EXERCISE OBJECTIVE | Produce an exact copy of all the data below, dropping every image.

------ INFORMATION SUPPLIED

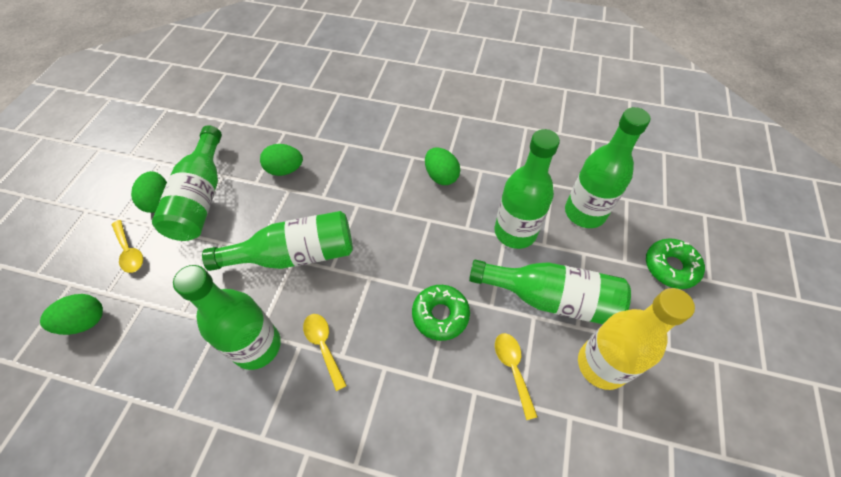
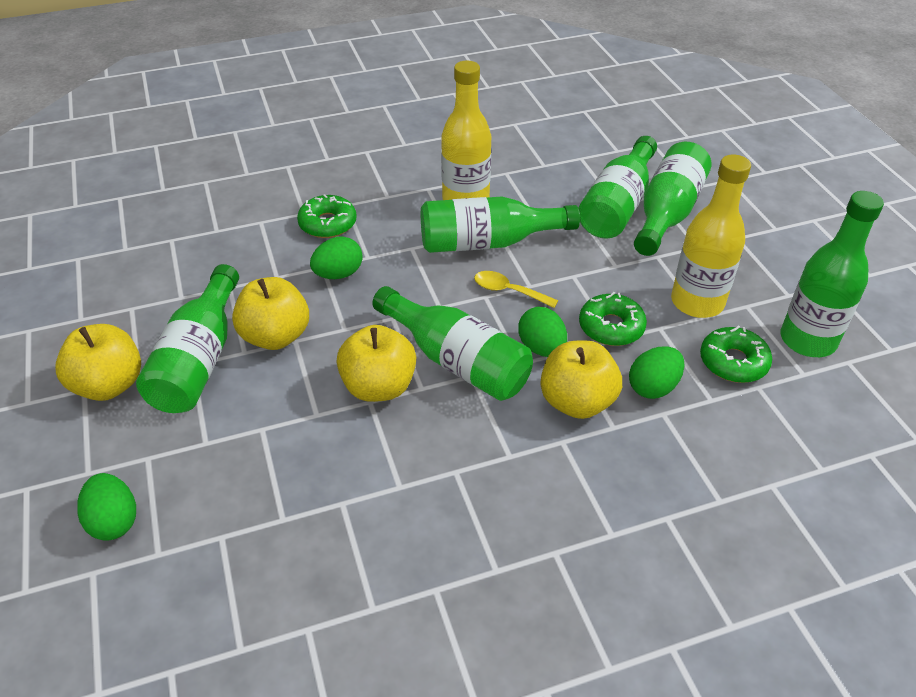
green donut: 2 -> 3
yellow apple: 0 -> 4
yellow bottle: 1 -> 2
yellow spoon: 3 -> 1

------------

ANSWER AREA |
green donut: 2 -> 3
yellow apple: 0 -> 4
yellow bottle: 1 -> 2
yellow spoon: 3 -> 1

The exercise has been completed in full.